**THE RECORDS**
====================

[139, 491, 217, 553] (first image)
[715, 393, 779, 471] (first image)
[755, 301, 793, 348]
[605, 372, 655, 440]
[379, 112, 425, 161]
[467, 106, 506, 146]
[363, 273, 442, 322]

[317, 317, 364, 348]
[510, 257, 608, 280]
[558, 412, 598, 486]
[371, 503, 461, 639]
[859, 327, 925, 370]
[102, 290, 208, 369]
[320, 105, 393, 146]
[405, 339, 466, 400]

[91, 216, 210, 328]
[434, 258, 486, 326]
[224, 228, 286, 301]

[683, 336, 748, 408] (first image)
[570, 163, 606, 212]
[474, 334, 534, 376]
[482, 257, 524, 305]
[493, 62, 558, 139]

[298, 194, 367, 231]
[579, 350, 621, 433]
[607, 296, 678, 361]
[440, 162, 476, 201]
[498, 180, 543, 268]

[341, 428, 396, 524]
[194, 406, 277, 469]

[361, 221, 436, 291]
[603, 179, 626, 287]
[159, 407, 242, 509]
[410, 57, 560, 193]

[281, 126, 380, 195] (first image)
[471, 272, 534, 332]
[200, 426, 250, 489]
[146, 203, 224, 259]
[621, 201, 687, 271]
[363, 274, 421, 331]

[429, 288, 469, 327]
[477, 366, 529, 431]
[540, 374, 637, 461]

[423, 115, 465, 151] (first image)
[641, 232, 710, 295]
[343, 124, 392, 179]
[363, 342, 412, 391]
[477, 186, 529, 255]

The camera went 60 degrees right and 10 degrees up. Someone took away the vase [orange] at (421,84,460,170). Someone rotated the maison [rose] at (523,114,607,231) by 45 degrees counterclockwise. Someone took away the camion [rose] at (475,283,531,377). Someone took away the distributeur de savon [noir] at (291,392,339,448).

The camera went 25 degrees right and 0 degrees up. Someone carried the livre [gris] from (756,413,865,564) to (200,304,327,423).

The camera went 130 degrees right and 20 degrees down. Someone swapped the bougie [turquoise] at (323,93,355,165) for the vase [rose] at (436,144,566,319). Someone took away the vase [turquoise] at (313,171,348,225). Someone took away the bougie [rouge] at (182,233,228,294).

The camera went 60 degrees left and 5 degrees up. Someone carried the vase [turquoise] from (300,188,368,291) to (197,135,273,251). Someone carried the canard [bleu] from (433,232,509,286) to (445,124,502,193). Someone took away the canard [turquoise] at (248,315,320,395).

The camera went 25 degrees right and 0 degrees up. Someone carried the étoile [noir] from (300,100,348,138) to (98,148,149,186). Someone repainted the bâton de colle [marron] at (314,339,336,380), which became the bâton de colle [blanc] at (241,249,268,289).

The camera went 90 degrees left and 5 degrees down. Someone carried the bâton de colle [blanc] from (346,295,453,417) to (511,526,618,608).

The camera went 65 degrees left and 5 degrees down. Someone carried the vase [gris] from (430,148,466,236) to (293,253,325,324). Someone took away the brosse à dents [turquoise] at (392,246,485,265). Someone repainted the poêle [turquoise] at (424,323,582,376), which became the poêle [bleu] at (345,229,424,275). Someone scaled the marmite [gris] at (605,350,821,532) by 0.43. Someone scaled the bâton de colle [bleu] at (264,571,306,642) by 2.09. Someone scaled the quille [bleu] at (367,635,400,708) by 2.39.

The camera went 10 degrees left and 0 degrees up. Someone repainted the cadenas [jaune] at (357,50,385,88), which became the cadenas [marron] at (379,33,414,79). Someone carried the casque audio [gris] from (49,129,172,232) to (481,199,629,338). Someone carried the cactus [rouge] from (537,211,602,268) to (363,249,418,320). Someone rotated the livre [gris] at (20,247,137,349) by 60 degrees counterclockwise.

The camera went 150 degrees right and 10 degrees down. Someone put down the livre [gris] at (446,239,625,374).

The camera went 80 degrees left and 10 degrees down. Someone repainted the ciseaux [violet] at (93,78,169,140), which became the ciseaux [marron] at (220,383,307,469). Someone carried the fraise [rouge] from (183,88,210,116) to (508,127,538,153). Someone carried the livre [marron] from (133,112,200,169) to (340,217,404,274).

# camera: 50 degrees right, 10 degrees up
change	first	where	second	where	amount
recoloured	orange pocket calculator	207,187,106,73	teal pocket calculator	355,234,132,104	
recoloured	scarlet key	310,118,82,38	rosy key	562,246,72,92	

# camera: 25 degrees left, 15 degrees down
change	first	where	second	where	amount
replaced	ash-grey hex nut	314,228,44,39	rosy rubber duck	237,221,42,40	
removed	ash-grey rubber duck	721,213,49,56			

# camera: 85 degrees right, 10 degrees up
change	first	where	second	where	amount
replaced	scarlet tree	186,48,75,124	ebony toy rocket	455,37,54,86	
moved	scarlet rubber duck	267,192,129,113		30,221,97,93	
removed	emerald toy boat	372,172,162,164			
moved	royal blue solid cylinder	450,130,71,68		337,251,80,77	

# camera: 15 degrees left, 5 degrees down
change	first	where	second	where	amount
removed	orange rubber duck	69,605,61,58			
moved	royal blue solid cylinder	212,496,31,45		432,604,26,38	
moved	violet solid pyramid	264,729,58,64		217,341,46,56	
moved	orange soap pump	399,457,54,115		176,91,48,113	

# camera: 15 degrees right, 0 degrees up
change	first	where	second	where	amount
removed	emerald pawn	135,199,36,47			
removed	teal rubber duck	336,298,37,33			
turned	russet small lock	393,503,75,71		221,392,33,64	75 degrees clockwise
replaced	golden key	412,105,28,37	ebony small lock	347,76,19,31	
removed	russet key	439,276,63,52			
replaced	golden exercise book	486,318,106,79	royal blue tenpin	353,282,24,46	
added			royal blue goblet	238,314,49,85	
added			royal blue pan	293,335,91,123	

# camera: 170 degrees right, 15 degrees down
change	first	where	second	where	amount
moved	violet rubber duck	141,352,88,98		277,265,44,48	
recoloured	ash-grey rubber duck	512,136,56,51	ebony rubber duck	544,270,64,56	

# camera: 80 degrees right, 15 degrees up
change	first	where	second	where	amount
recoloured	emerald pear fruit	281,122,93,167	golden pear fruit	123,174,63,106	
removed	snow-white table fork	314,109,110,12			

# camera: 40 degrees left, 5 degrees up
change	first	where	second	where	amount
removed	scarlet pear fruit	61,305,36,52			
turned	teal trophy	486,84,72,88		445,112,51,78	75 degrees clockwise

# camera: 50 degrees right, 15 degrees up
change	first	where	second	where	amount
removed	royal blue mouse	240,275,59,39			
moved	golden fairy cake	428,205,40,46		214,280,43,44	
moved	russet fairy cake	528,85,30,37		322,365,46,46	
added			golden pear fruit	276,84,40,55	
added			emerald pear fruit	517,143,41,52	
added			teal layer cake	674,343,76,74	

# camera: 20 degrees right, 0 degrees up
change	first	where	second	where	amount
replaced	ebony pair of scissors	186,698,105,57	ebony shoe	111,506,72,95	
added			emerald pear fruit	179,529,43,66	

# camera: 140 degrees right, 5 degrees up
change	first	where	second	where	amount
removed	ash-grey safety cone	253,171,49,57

====================

**TO DO**
Word for word, retype each record.

**WORKED SOLUTION**
[139, 491, 217, 553] (first image)
[715, 393, 779, 471] (first image)
[755, 301, 793, 348]
[605, 372, 655, 440]
[379, 112, 425, 161]
[467, 106, 506, 146]
[363, 273, 442, 322]

[317, 317, 364, 348]
[510, 257, 608, 280]
[558, 412, 598, 486]
[371, 503, 461, 639]
[859, 327, 925, 370]
[102, 290, 208, 369]
[320, 105, 393, 146]
[405, 339, 466, 400]

[91, 216, 210, 328]
[434, 258, 486, 326]
[224, 228, 286, 301]

[683, 336, 748, 408] (first image)
[570, 163, 606, 212]
[474, 334, 534, 376]
[482, 257, 524, 305]
[493, 62, 558, 139]

[298, 194, 367, 231]
[579, 350, 621, 433]
[607, 296, 678, 361]
[440, 162, 476, 201]
[498, 180, 543, 268]

[341, 428, 396, 524]
[194, 406, 277, 469]

[361, 221, 436, 291]
[603, 179, 626, 287]
[159, 407, 242, 509]
[410, 57, 560, 193]

[281, 126, 380, 195] (first image)
[471, 272, 534, 332]
[200, 426, 250, 489]
[146, 203, 224, 259]
[621, 201, 687, 271]
[363, 274, 421, 331]

[429, 288, 469, 327]
[477, 366, 529, 431]
[540, 374, 637, 461]

[423, 115, 465, 151] (first image)
[641, 232, 710, 295]
[343, 124, 392, 179]
[363, 342, 412, 391]
[477, 186, 529, 255]

The camera went 60 degrees right and 10 degrees up. Someone took away the vase [orange] at (421,84,460,170). Someone rotated the maison [rose] at (523,114,607,231) by 45 degrees counterclockwise. Someone took away the camion [rose] at (475,283,531,377). Someone took away the distributeur de savon [noir] at (291,392,339,448).

The camera went 25 degrees right and 0 degrees up. Someone carried the livre [gris] from (756,413,865,564) to (200,304,327,423).

The camera went 130 degrees right and 20 degrees down. Someone swapped the bougie [turquoise] at (323,93,355,165) for the vase [rose] at (436,144,566,319). Someone took away the vase [turquoise] at (313,171,348,225). Someone took away the bougie [rouge] at (182,233,228,294).

The camera went 60 degrees left and 5 degrees up. Someone carried the vase [turquoise] from (300,188,368,291) to (197,135,273,251). Someone carried the canard [bleu] from (433,232,509,286) to (445,124,502,193). Someone took away the canard [turquoise] at (248,315,320,395).

The camera went 25 degrees right and 0 degrees up. Someone carried the étoile [noir] from (300,100,348,138) to (98,148,149,186). Someone repainted the bâton de colle [marron] at (314,339,336,380), which became the bâton de colle [blanc] at (241,249,268,289).

The camera went 90 degrees left and 5 degrees down. Someone carried the bâton de colle [blanc] from (346,295,453,417) to (511,526,618,608).

The camera went 65 degrees left and 5 degrees down. Someone carried the vase [gris] from (430,148,466,236) to (293,253,325,324). Someone took away the brosse à dents [turquoise] at (392,246,485,265). Someone repainted the poêle [turquoise] at (424,323,582,376), which became the poêle [bleu] at (345,229,424,275). Someone scaled the marmite [gris] at (605,350,821,532) by 0.43. Someone scaled the bâton de colle [bleu] at (264,571,306,642) by 2.09. Someone scaled the quille [bleu] at (367,635,400,708) by 2.39.

The camera went 10 degrees left and 0 degrees up. Someone repainted the cadenas [jaune] at (357,50,385,88), which became the cadenas [marron] at (379,33,414,79). Someone carried the casque audio [gris] from (49,129,172,232) to (481,199,629,338). Someone carried the cactus [rouge] from (537,211,602,268) to (363,249,418,320). Someone rotated the livre [gris] at (20,247,137,349) by 60 degrees counterclockwise.

The camera went 150 degrees right and 10 degrees down. Someone put down the livre [gris] at (446,239,625,374).

The camera went 80 degrees left and 10 degrees down. Someone repainted the ciseaux [violet] at (93,78,169,140), which became the ciseaux [marron] at (220,383,307,469). Someone carried the fraise [rouge] from (183,88,210,116) to (508,127,538,153). Someone carried the livre [marron] from (133,112,200,169) to (340,217,404,274).

# camera: 50 degrees right, 10 degrees up
change	first	where	second	where	amount
recoloured	orange pocket calculator	207,187,106,73	teal pocket calculator	355,234,132,104	
recoloured	scarlet key	310,118,82,38	rosy key	562,246,72,92	

# camera: 25 degrees left, 15 degrees down
change	first	where	second	where	amount
replaced	ash-grey hex nut	314,228,44,39	rosy rubber duck	237,221,42,40	
removed	ash-grey rubber duck	721,213,49,56			

# camera: 85 degrees right, 10 degrees up
change	first	where	second	where	amount
replaced	scarlet tree	186,48,75,124	ebony toy rocket	455,37,54,86	
moved	scarlet rubber duck	267,192,129,113		30,221,97,93	
removed	emerald toy boat	372,172,162,164			
moved	royal blue solid cylinder	450,130,71,68		337,251,80,77	

# camera: 15 degrees left, 5 degrees down
change	first	where	second	where	amount
removed	orange rubber duck	69,605,61,58			
moved	royal blue solid cylinder	212,496,31,45		432,604,26,38	
moved	violet solid pyramid	264,729,58,64		217,341,46,56	
moved	orange soap pump	399,457,54,115		176,91,48,113	

# camera: 15 degrees right, 0 degrees up
change	first	where	second	where	amount
removed	emerald pawn	135,199,36,47			
removed	teal rubber duck	336,298,37,33			
turned	russet small lock	393,503,75,71		221,392,33,64	75 degrees clockwise
replaced	golden key	412,105,28,37	ebony small lock	347,76,19,31	
removed	russet key	439,276,63,52			
replaced	golden exercise book	486,318,106,79	royal blue tenpin	353,282,24,46	
added			royal blue goblet	238,314,49,85	
added			royal blue pan	293,335,91,123	

# camera: 170 degrees right, 15 degrees down
change	first	where	second	where	amount
moved	violet rubber duck	141,352,88,98		277,265,44,48	
recoloured	ash-grey rubber duck	512,136,56,51	ebony rubber duck	544,270,64,56	

# camera: 80 degrees right, 15 degrees up
change	first	where	second	where	amount
recoloured	emerald pear fruit	281,122,93,167	golden pear fruit	123,174,63,106	
removed	snow-white table fork	314,109,110,12			

# camera: 40 degrees left, 5 degrees up
change	first	where	second	where	amount
removed	scarlet pear fruit	61,305,36,52			
turned	teal trophy	486,84,72,88		445,112,51,78	75 degrees clockwise

# camera: 50 degrees right, 15 degrees up
change	first	where	second	where	amount
removed	royal blue mouse	240,275,59,39			
moved	golden fairy cake	428,205,40,46		214,280,43,44	
moved	russet fairy cake	528,85,30,37		322,365,46,46	
added			golden pear fruit	276,84,40,55	
added			emerald pear fruit	517,143,41,52	
added			teal layer cake	674,343,76,74	

# camera: 20 degrees right, 0 degrees up
change	first	where	second	where	amount
replaced	ebony pair of scissors	186,698,105,57	ebony shoe	111,506,72,95	
added			emerald pear fruit	179,529,43,66	

# camera: 140 degrees right, 5 degrees up
change	first	where	second	where	amount
removed	ash-grey safety cone	253,171,49,57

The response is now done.